### [WORK REQUEST]
Two lines in the data below mark the range: the one with "SD pin MISO: A1 -> D7" and the one with "RADIO pin CSN: A0 -> D0". Return both, along with every line between them, exactly.

[Entries taken from a collection]
----------------

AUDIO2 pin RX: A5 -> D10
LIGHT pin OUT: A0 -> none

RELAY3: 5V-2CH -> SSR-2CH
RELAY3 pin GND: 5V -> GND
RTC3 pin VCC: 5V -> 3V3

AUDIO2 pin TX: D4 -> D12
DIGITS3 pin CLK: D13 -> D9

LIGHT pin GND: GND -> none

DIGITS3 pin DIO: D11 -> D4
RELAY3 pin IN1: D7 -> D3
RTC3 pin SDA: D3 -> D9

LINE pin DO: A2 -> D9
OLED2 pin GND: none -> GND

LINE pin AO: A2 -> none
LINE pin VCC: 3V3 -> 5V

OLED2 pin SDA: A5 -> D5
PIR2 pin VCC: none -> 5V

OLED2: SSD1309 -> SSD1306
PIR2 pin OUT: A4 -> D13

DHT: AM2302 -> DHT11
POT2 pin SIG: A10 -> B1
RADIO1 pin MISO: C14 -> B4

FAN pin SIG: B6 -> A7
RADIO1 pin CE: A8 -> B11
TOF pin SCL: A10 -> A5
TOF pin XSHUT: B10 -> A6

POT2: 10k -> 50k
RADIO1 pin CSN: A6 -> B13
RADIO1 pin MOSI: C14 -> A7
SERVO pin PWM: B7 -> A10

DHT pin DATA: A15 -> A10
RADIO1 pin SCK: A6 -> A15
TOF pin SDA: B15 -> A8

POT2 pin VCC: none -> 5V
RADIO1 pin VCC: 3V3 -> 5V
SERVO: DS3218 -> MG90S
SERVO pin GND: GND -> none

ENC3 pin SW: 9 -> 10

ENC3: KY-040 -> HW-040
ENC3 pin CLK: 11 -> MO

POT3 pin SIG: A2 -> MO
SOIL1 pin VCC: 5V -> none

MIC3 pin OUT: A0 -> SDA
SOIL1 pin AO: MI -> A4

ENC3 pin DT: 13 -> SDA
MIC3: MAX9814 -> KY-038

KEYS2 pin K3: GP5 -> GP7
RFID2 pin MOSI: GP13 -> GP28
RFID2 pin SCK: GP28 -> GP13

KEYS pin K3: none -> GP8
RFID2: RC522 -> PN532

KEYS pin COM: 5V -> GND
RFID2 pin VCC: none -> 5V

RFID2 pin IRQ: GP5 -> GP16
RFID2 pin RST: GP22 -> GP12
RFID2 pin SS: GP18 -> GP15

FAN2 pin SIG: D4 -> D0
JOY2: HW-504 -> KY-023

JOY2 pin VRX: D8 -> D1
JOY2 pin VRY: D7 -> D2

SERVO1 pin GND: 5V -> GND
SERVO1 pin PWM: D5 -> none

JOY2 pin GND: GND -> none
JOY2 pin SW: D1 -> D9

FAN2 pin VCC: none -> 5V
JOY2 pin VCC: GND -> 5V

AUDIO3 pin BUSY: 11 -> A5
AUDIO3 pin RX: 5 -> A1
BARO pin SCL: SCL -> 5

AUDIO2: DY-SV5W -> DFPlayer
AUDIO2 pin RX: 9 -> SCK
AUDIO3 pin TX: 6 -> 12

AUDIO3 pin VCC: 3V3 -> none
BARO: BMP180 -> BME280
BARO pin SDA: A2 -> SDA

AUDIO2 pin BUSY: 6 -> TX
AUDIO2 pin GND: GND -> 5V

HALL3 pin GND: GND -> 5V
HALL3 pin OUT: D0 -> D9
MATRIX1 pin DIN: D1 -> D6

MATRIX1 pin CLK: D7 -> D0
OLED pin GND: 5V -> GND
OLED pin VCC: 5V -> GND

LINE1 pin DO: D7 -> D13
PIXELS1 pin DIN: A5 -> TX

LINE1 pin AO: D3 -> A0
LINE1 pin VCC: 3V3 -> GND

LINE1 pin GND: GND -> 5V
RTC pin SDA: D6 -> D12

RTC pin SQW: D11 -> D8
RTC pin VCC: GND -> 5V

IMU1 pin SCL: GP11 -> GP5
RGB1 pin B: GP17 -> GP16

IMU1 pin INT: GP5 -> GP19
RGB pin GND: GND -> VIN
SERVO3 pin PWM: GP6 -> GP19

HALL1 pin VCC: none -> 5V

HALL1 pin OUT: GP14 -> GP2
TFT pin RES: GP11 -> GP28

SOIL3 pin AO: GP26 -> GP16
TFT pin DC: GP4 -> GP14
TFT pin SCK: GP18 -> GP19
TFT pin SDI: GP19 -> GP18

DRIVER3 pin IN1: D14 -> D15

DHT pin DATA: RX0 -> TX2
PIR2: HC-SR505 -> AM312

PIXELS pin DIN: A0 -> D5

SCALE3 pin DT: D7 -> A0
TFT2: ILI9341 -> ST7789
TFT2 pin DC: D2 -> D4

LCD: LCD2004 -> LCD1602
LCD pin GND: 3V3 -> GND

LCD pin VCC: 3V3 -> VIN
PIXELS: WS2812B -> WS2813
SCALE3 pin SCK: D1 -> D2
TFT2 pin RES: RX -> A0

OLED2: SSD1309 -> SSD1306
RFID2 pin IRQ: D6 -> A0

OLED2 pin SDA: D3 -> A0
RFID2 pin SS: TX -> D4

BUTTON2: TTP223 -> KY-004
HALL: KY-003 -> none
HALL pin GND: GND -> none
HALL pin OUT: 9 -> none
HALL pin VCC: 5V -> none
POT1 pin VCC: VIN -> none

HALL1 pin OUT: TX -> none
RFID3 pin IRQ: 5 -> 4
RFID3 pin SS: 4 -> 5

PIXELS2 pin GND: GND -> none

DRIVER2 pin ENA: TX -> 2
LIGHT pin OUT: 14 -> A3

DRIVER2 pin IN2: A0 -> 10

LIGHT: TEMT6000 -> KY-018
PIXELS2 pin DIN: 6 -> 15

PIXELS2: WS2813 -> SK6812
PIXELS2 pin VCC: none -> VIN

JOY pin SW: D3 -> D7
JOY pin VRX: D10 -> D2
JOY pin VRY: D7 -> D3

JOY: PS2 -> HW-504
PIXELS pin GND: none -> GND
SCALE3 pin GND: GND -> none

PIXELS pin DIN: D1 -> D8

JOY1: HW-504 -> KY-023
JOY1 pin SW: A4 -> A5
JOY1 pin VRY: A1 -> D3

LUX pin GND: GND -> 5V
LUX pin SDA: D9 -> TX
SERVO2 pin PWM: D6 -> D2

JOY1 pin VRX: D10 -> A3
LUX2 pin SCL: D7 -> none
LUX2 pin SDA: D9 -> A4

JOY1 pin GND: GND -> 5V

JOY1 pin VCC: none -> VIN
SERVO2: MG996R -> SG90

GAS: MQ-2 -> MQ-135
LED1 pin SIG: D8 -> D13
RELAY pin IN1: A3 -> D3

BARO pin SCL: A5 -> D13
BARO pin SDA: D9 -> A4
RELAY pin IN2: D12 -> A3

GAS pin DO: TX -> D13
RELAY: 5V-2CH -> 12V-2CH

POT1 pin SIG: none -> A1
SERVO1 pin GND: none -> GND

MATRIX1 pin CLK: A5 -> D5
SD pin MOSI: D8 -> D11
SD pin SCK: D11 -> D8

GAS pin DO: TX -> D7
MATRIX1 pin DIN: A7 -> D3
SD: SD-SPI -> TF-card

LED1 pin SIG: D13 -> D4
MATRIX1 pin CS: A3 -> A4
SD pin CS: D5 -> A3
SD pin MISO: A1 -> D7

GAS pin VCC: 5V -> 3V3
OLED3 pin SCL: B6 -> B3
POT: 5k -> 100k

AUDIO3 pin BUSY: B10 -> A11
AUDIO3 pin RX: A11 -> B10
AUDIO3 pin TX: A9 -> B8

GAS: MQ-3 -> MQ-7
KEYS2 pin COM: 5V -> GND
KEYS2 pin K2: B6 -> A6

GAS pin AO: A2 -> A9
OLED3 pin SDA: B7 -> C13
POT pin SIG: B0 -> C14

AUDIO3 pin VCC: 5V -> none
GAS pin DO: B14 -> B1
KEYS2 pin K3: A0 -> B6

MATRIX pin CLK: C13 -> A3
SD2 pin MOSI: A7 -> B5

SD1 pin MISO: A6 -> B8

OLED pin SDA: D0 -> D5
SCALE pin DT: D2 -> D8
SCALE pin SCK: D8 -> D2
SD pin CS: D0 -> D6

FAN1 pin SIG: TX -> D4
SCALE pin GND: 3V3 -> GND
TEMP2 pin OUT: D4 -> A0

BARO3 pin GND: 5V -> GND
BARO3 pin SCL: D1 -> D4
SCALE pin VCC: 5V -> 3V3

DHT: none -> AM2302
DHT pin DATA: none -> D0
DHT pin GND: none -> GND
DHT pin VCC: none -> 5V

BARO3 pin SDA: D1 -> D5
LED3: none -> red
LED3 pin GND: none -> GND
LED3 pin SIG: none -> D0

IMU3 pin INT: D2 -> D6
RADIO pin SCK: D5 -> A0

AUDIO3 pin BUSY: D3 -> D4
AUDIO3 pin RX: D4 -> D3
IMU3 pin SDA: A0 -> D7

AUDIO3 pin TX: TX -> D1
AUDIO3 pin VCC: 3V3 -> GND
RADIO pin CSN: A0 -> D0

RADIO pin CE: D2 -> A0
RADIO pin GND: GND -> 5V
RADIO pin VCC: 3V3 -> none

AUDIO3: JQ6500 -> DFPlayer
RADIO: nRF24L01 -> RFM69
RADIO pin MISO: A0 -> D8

----------------

### [OUTPUT]
SD pin MISO: A1 -> D7

GAS pin VCC: 5V -> 3V3
OLED3 pin SCL: B6 -> B3
POT: 5k -> 100k

AUDIO3 pin BUSY: B10 -> A11
AUDIO3 pin RX: A11 -> B10
AUDIO3 pin TX: A9 -> B8

GAS: MQ-3 -> MQ-7
KEYS2 pin COM: 5V -> GND
KEYS2 pin K2: B6 -> A6

GAS pin AO: A2 -> A9
OLED3 pin SDA: B7 -> C13
POT pin SIG: B0 -> C14

AUDIO3 pin VCC: 5V -> none
GAS pin DO: B14 -> B1
KEYS2 pin K3: A0 -> B6

MATRIX pin CLK: C13 -> A3
SD2 pin MOSI: A7 -> B5

SD1 pin MISO: A6 -> B8

OLED pin SDA: D0 -> D5
SCALE pin DT: D2 -> D8
SCALE pin SCK: D8 -> D2
SD pin CS: D0 -> D6

FAN1 pin SIG: TX -> D4
SCALE pin GND: 3V3 -> GND
TEMP2 pin OUT: D4 -> A0

BARO3 pin GND: 5V -> GND
BARO3 pin SCL: D1 -> D4
SCALE pin VCC: 5V -> 3V3

DHT: none -> AM2302
DHT pin DATA: none -> D0
DHT pin GND: none -> GND
DHT pin VCC: none -> 5V

BARO3 pin SDA: D1 -> D5
LED3: none -> red
LED3 pin GND: none -> GND
LED3 pin SIG: none -> D0

IMU3 pin INT: D2 -> D6
RADIO pin SCK: D5 -> A0

AUDIO3 pin BUSY: D3 -> D4
AUDIO3 pin RX: D4 -> D3
IMU3 pin SDA: A0 -> D7

AUDIO3 pin TX: TX -> D1
AUDIO3 pin VCC: 3V3 -> GND
RADIO pin CSN: A0 -> D0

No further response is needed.